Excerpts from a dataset
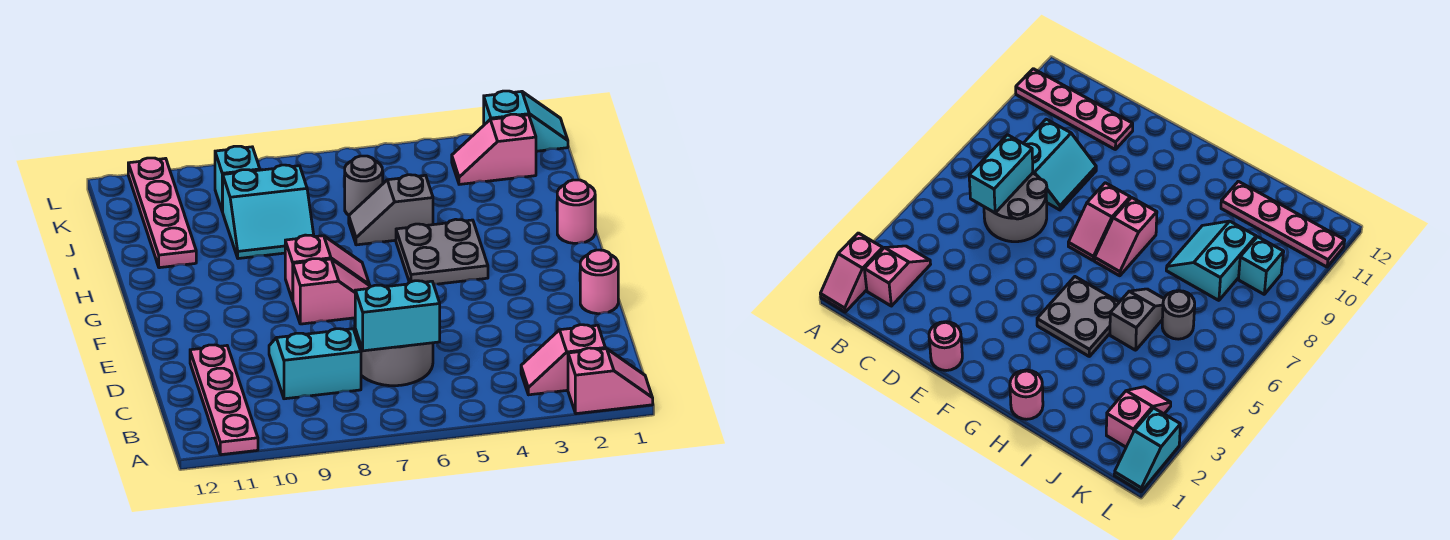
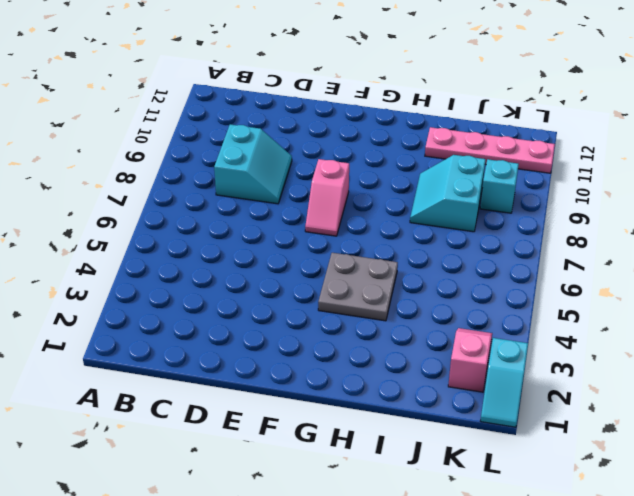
none -> pink slope A1:A2 level 1 top 2
none -> pink plate A11:D11 level 1
none -> pink slope B2:B3 level 1 top 2

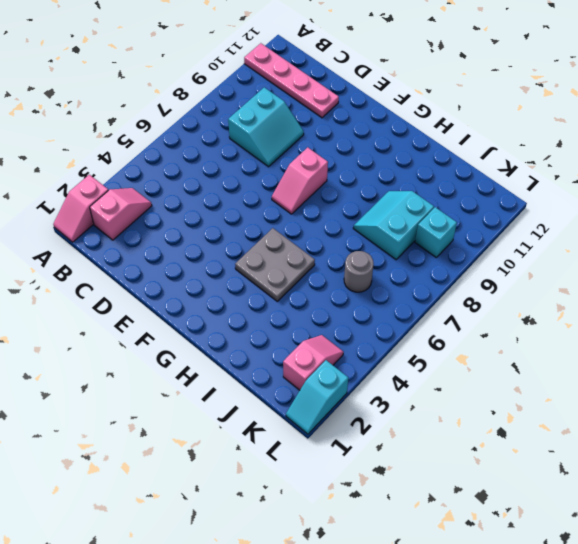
none -> grey round brick C6:D7 level 1
none -> pink round brick E1 level 1
none -> pink slope G7:G8 level 1 top 8

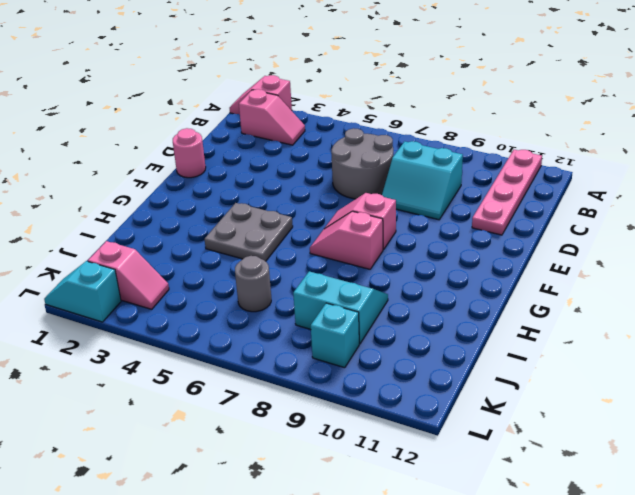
none -> pink round brick H1 level 1
none -> grey slope I5:I6 level 1 top 5
none -> pink plate I11:L11 level 1

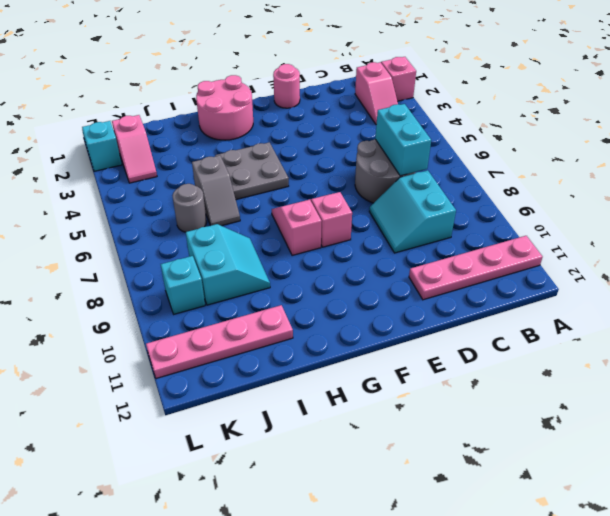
pink round brick G1:H2 level 1 -> pink round brick H1 level 1

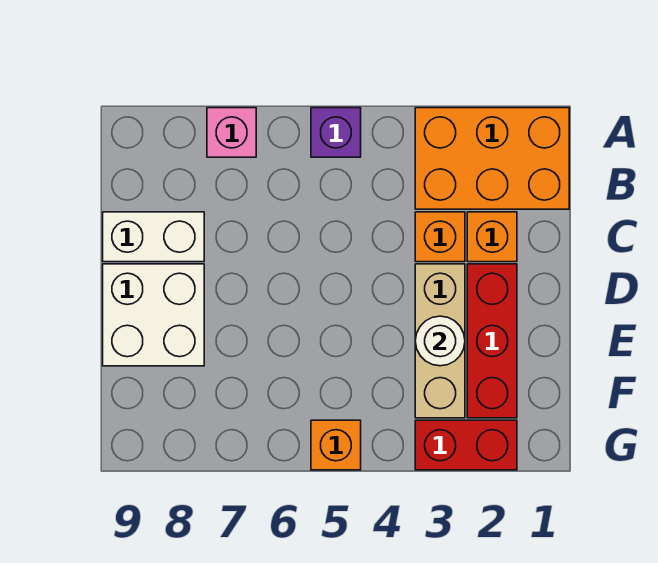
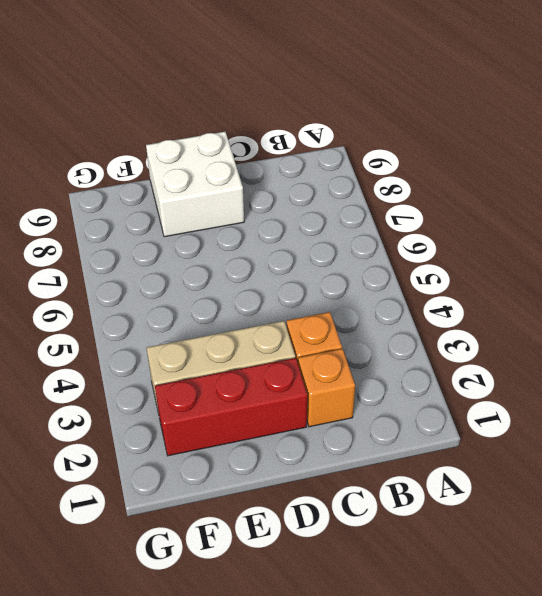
none -> orange brick A1:B3 level 1
none -> purple brick A5 level 1
none -> pink brick A7 level 1

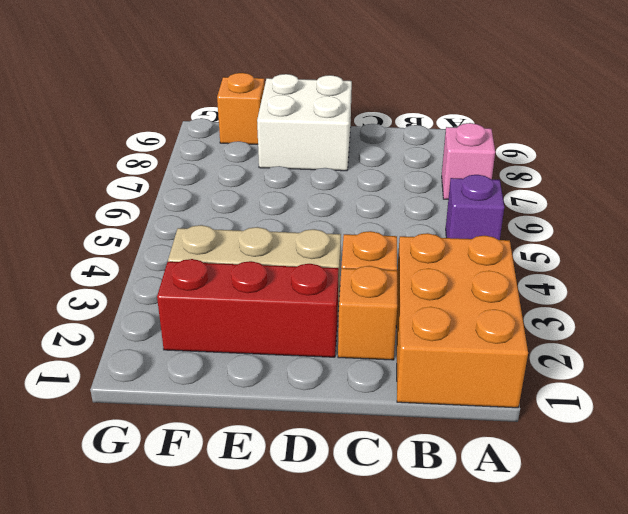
orange brick F9 level 1 -> orange brick G5 level 1
none -> white brick C8:C9 level 1
none -> red brick G2:G3 level 1
none -> white round brick E3 level 2

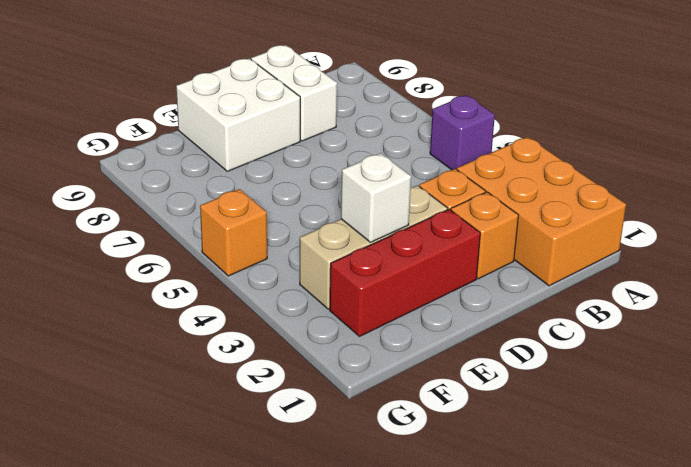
white brick E3 level 2 -> white round brick E3 level 2
none -> pink brick A7 level 1
none -> red brick G2:G3 level 1

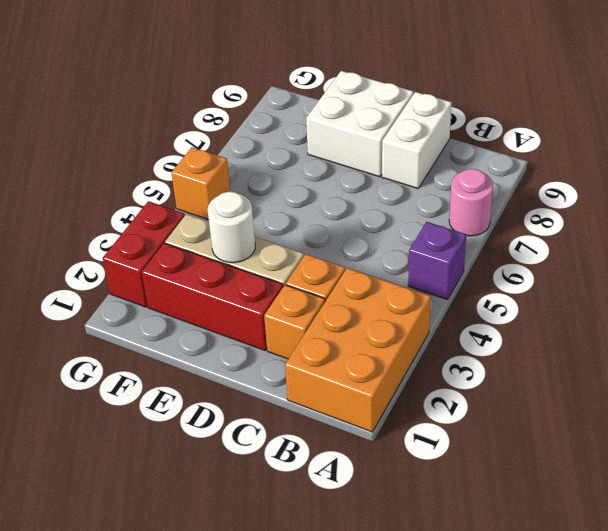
pink round brick A7 level 1 -> pink brick A7 level 1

Task directions ->
What lines above hold the word "slope"? Pull each one out.

Exercise response ->
none -> pink slope A1:A2 level 1 top 2
none -> pink slope B2:B3 level 1 top 2
none -> pink slope G7:G8 level 1 top 8
none -> grey slope I5:I6 level 1 top 5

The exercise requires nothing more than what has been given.